[Dataset records]

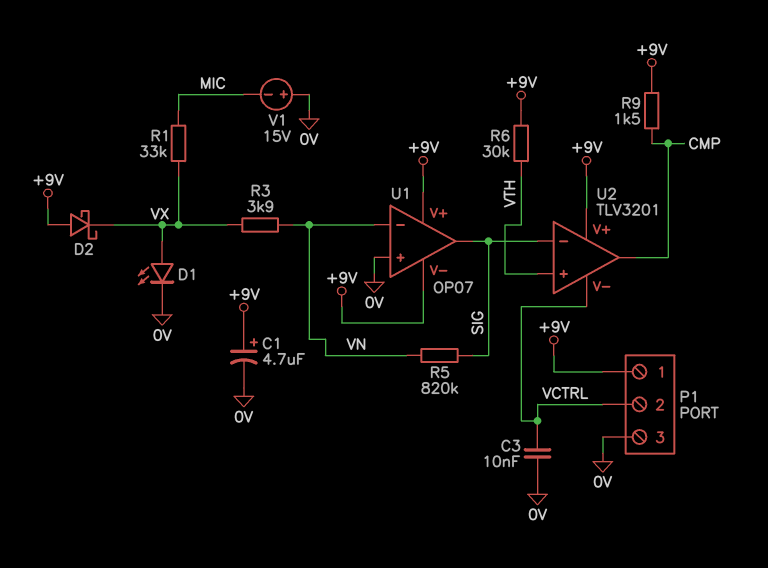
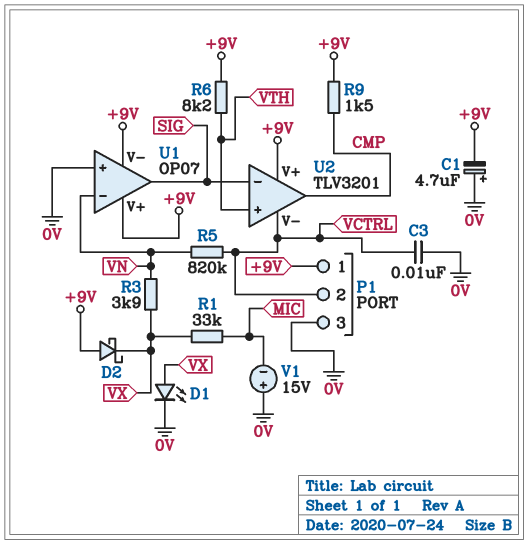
C1: 4.7uF (plus +9V, minus 0V) -> 4.7uF (plus 0V, minus +9V)
R5: 820k (SIG, VN) -> 820k (VCTRL, VN)
R6: 30k (+9V, VTH) -> 8.2k (+9V, VTH)

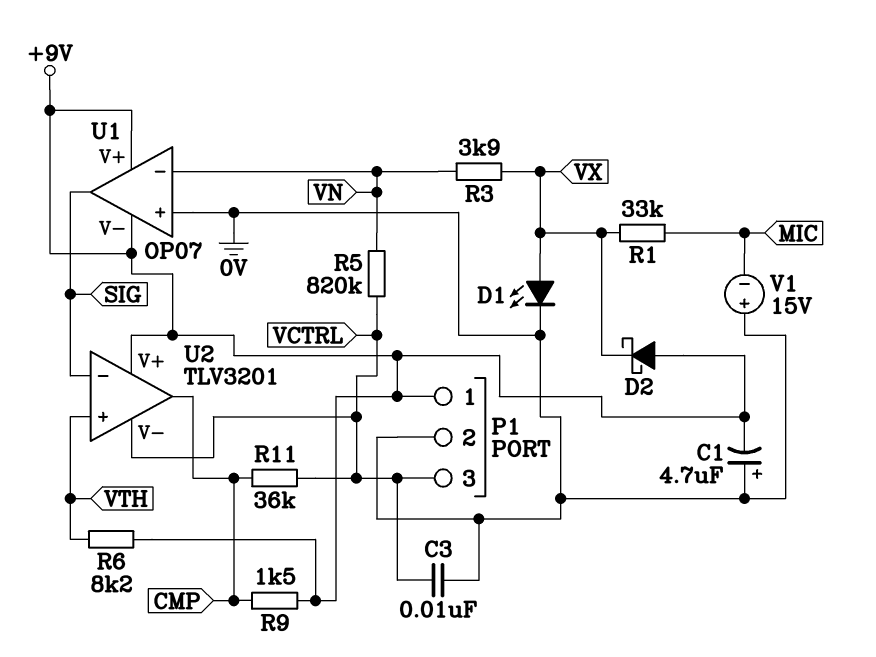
P1 pin 2: VCTRL -> 0V
P1 pin 3: 0V -> VCTRL
R11: none -> 36k (CMP, VCTRL)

Prompt → Every line from the line containing "R5: 820k (SIG, VN) -> 820k (VCTRL, VN)" through the last line above is to be printed exactly. Pictures are not copied.

Answer for the task →
R5: 820k (SIG, VN) -> 820k (VCTRL, VN)
R6: 30k (+9V, VTH) -> 8.2k (+9V, VTH)

P1 pin 2: VCTRL -> 0V
P1 pin 3: 0V -> VCTRL
R11: none -> 36k (CMP, VCTRL)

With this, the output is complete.